** PROVIDED DATA follows **
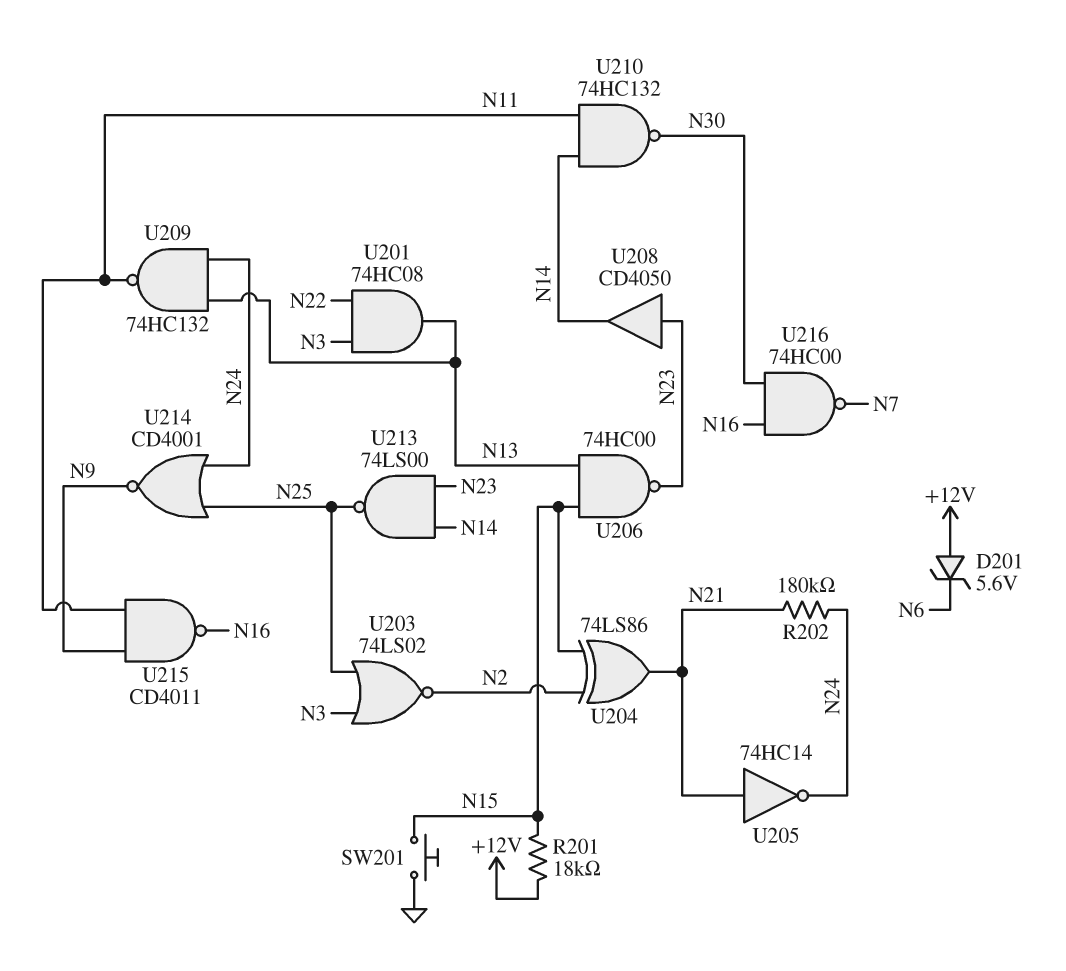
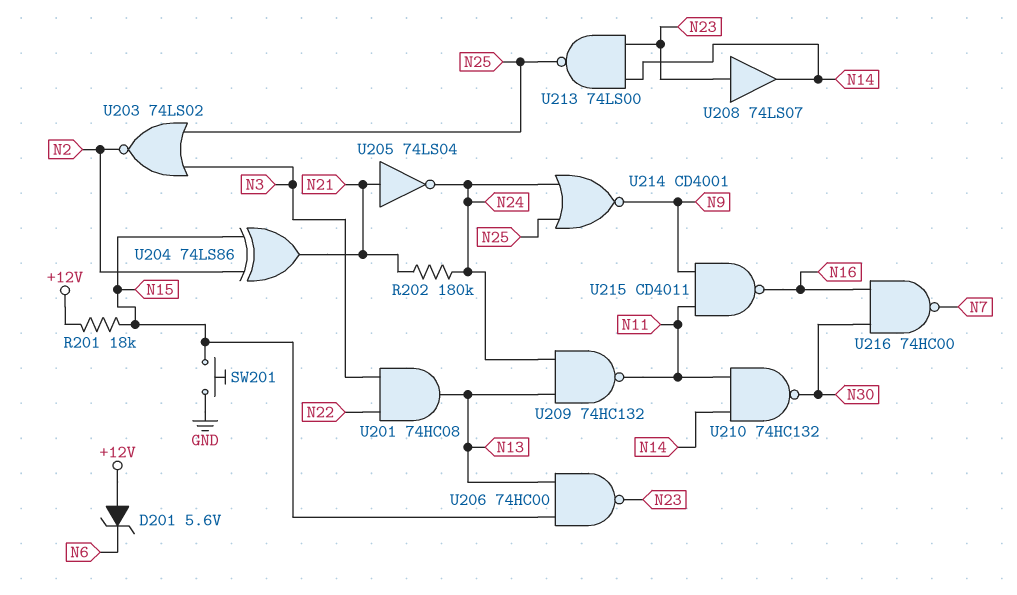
U205: NOT 74HC14 (in N21, out N24) -> NOT 74LS04 (in N21, out N24)
U208: buffer CD4050 (in N23, out N14) -> buffer 74LS07 (in N23, out N14)

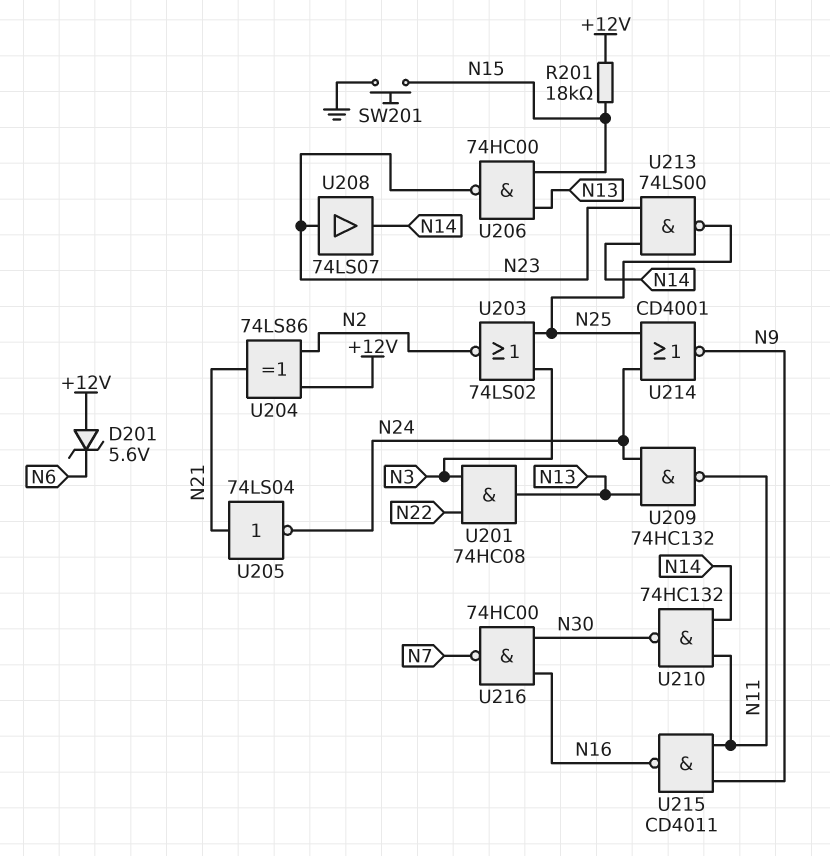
R202: 180k (N21, N24) -> none
U204: XOR 74LS86 (in N2, in N15, out N21) -> XOR 74LS86 (in +12V, in N2, out N21)

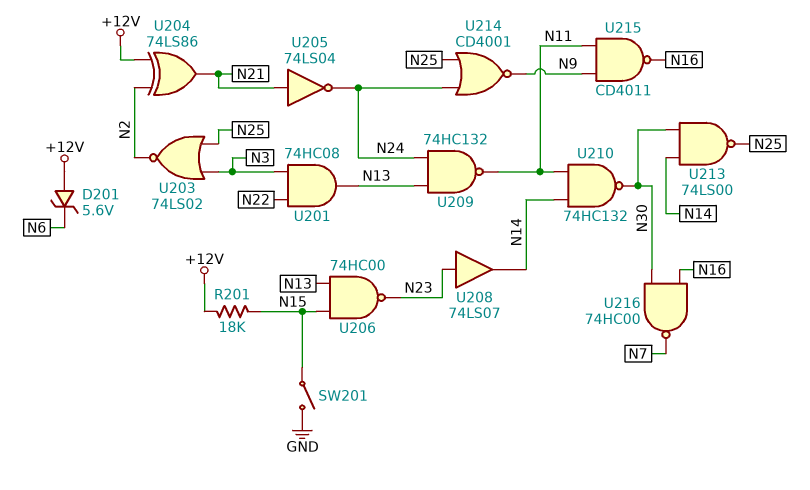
SW201: button (GND, N15) -> switch (GND, N15)
U213: NAND 74LS00 (in N14, in N23, out N25) -> NAND 74LS00 (in N14, in N30, out N25)

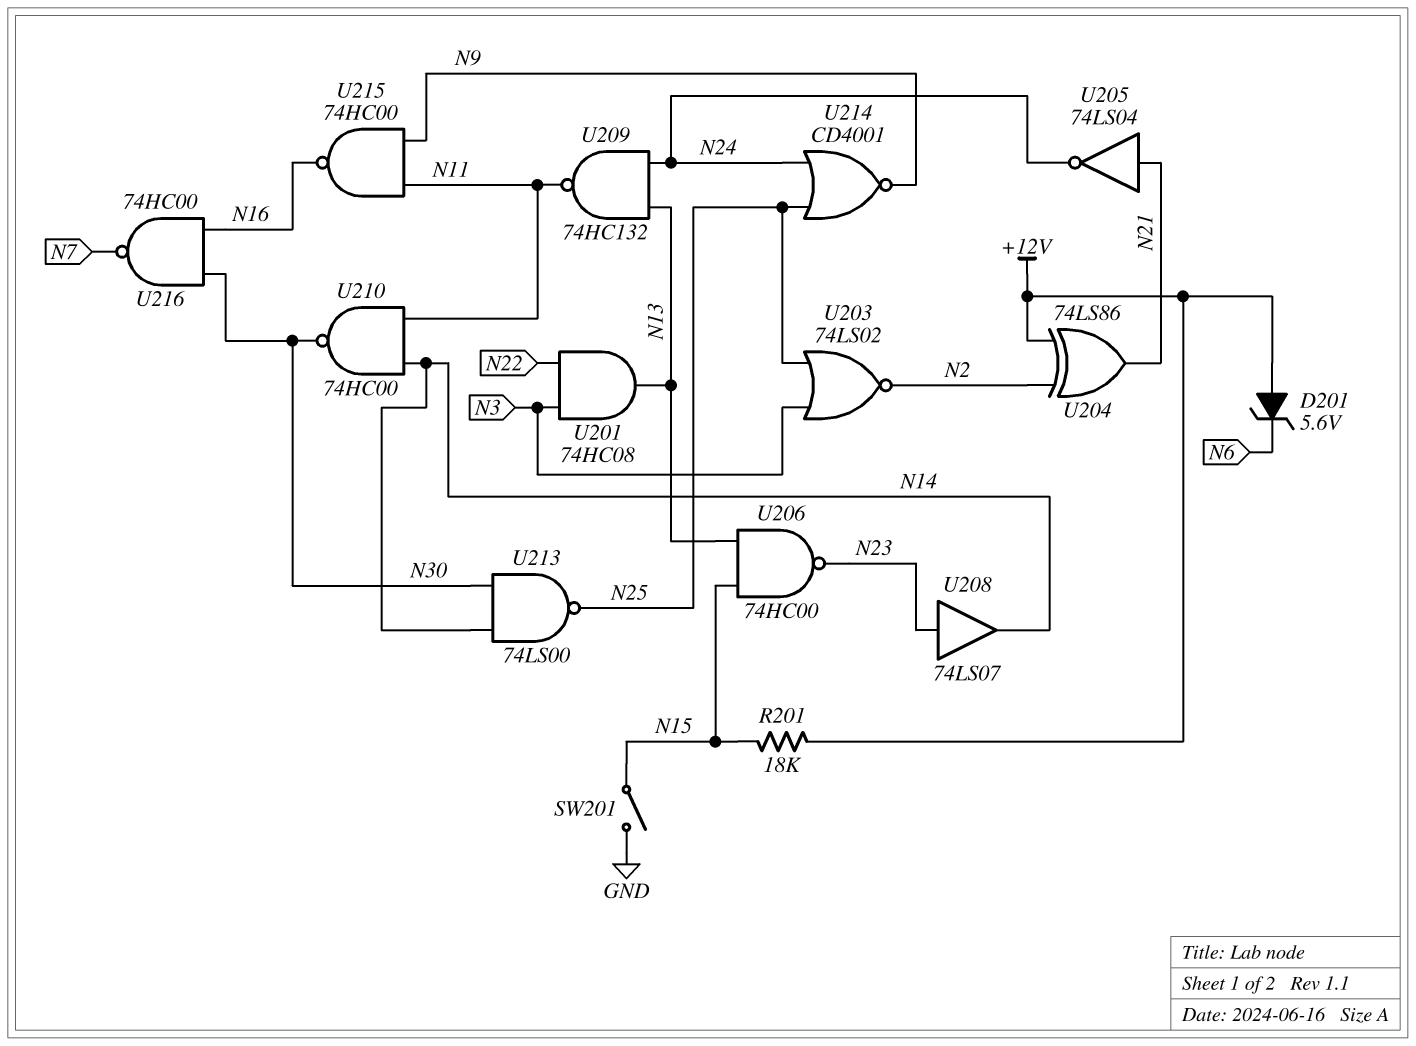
U210: NAND 74HC132 (in N11, in N14, out N30) -> NAND 74HC00 (in N11, in N14, out N30)
U215: NAND CD4011 (in N9, in N11, out N16) -> NAND 74HC00 (in N9, in N11, out N16)

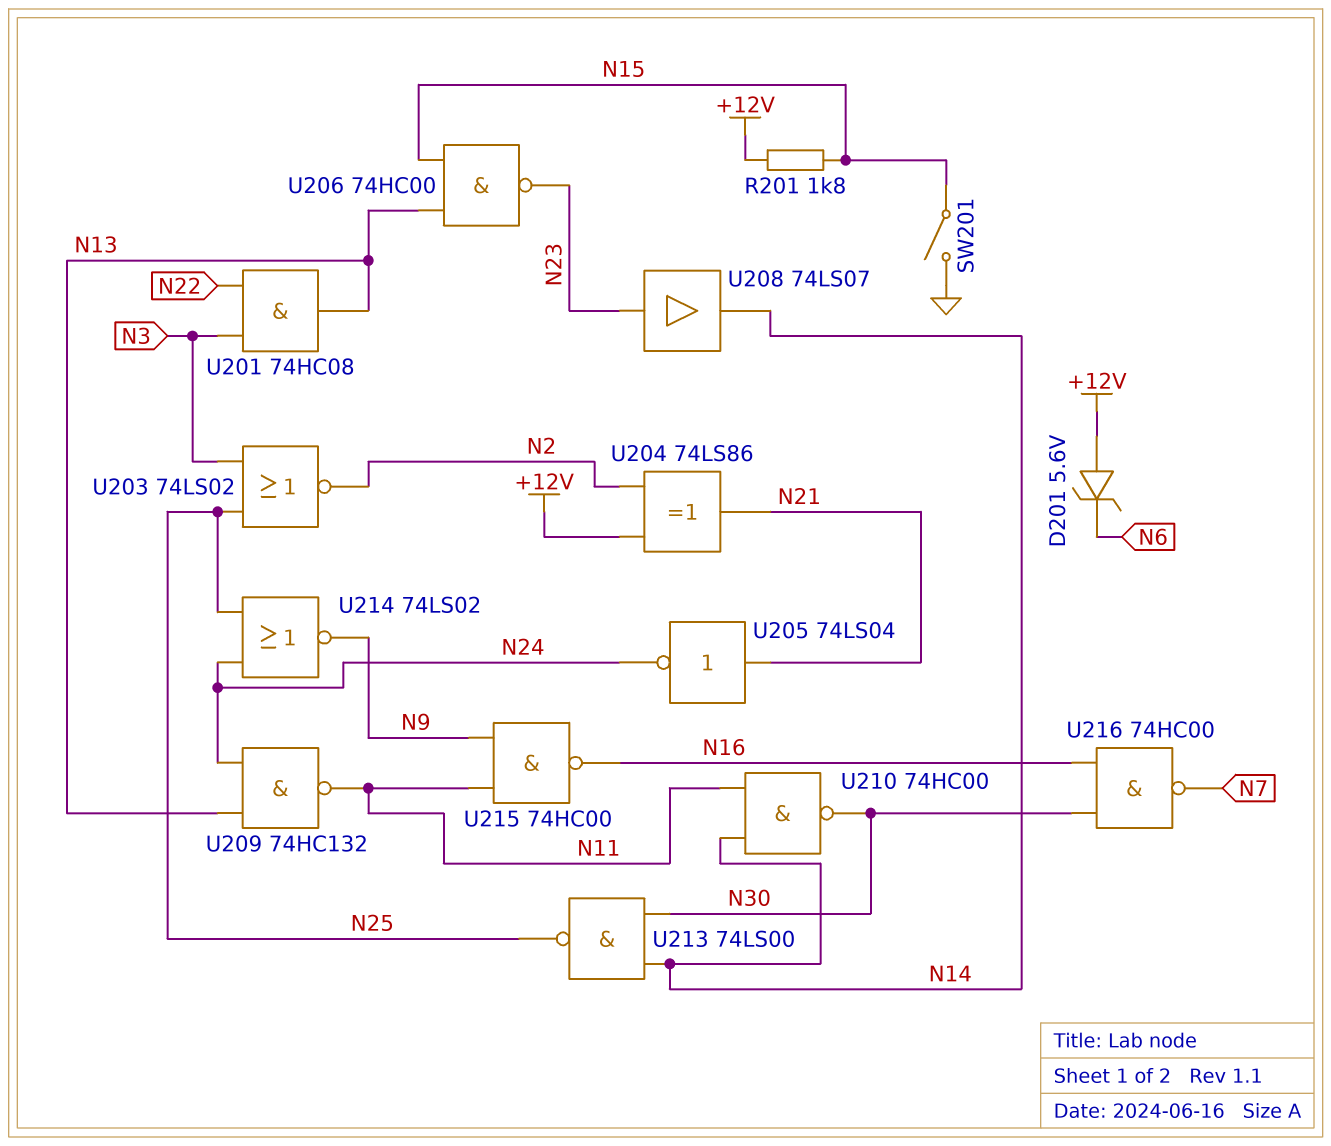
R201: 18k (+12V, N15) -> 1.8k (+12V, N15)
U214: NOR CD4001 (in N24, in N25, out N9) -> NOR 74LS02 (in N24, in N25, out N9)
** End of PROVIDED DATA **
Your answer should be all lines from the data that contain "NAND".

- ANSWER TO THIS EXERCISE:
U213: NAND 74LS00 (in N14, in N23, out N25) -> NAND 74LS00 (in N14, in N30, out N25)
U210: NAND 74HC132 (in N11, in N14, out N30) -> NAND 74HC00 (in N11, in N14, out N30)
U215: NAND CD4011 (in N9, in N11, out N16) -> NAND 74HC00 (in N9, in N11, out N16)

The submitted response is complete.